_MATERIAL PROVIDED_.
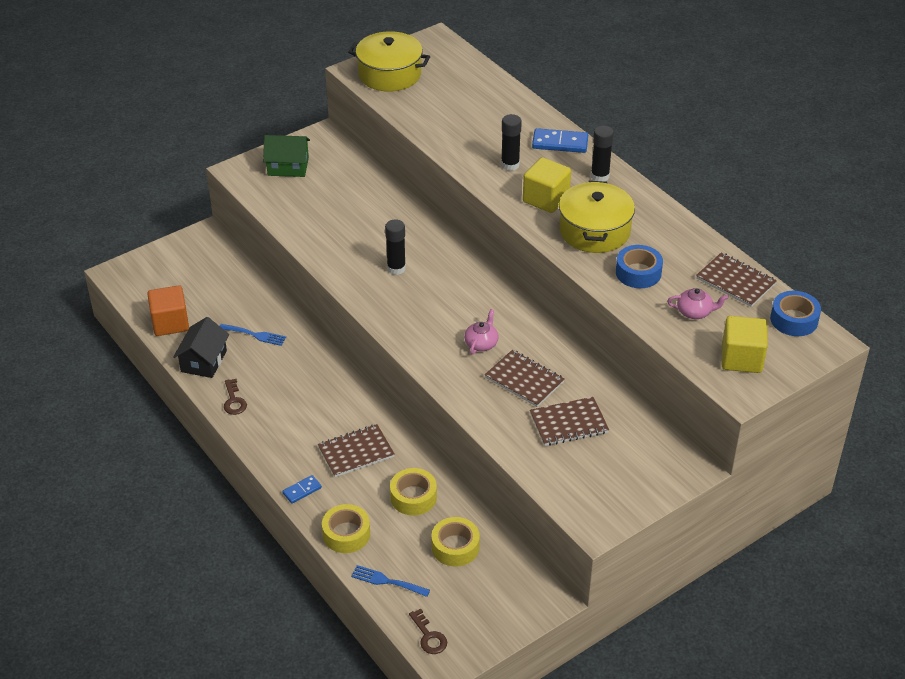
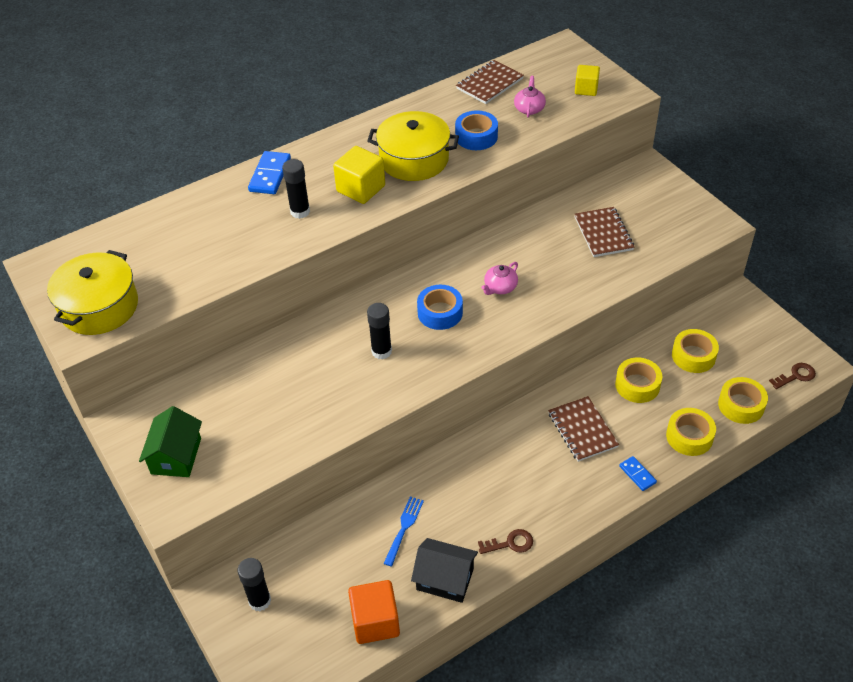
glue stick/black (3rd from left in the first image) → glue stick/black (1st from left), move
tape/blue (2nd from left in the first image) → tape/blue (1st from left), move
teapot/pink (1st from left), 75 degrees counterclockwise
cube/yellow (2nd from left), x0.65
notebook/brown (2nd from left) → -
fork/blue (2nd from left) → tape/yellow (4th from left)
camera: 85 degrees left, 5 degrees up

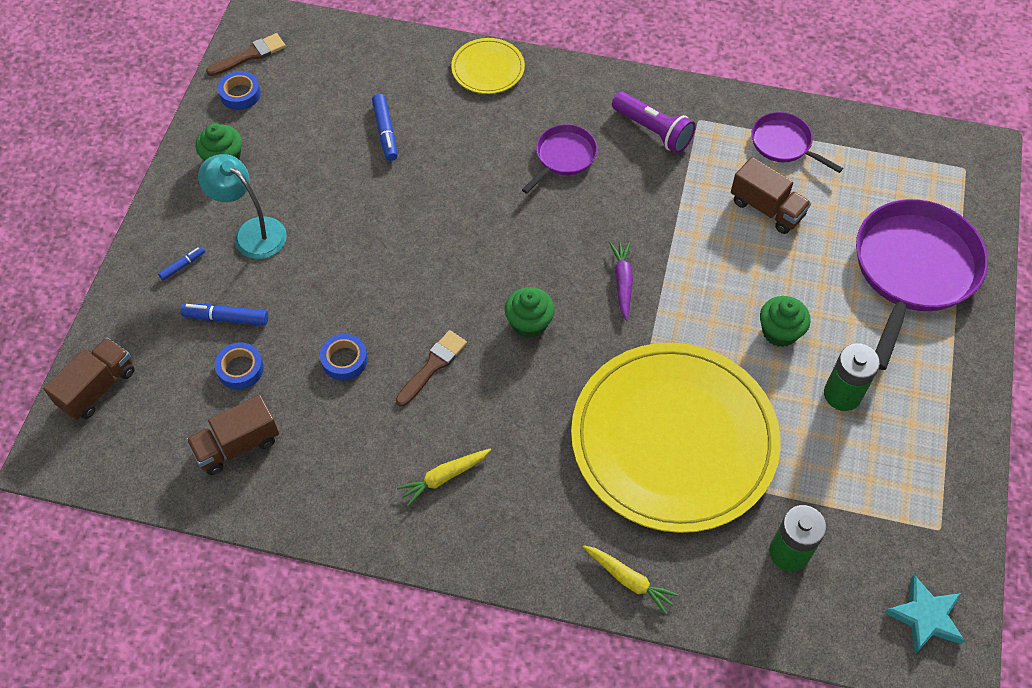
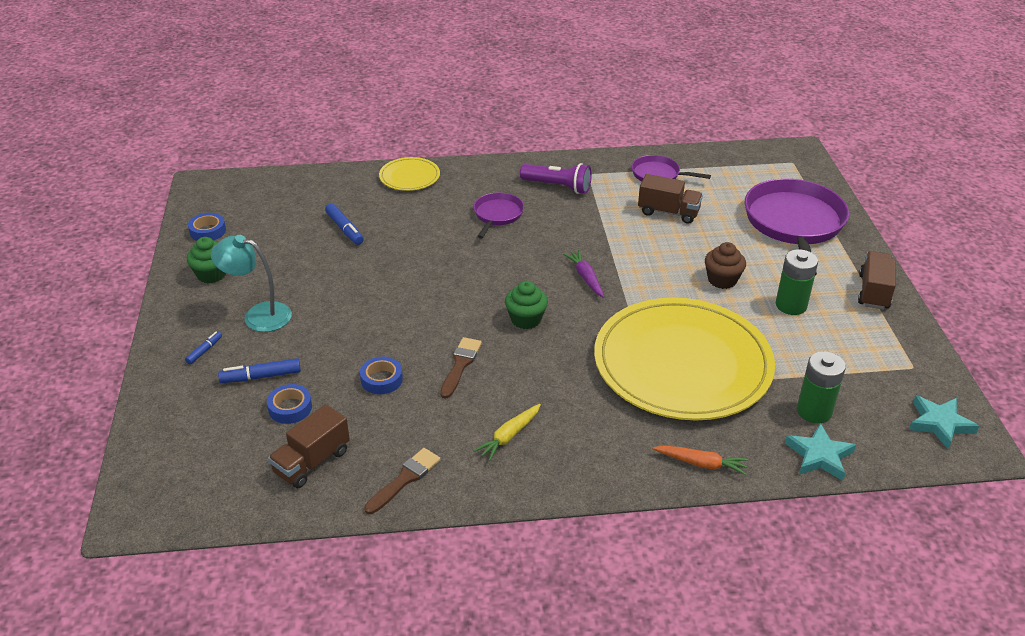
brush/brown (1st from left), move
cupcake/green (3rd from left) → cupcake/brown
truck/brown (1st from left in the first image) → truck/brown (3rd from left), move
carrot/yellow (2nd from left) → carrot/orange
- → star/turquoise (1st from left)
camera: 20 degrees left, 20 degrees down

---

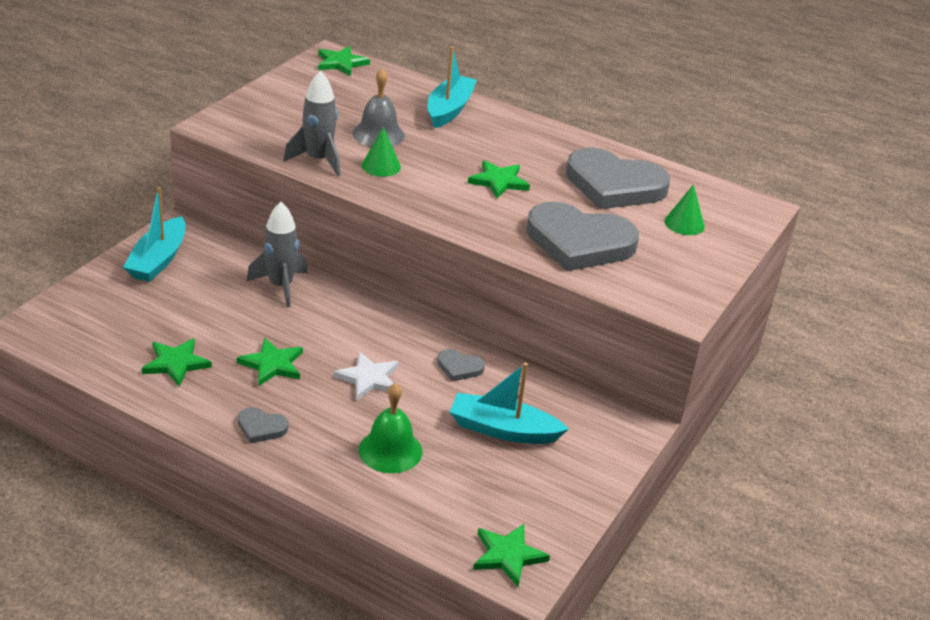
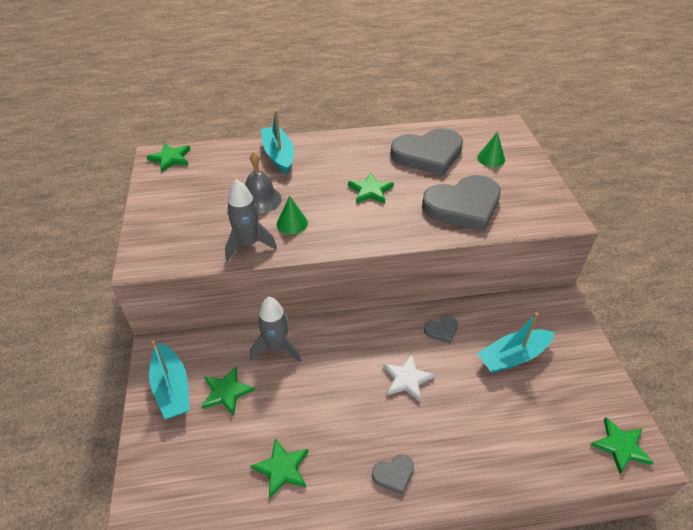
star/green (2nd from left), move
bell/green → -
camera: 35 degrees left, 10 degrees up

_DIRECTIONS_. Number of lines above containing "blue": give it, with no other text.

_ANSWER SPACE_. 2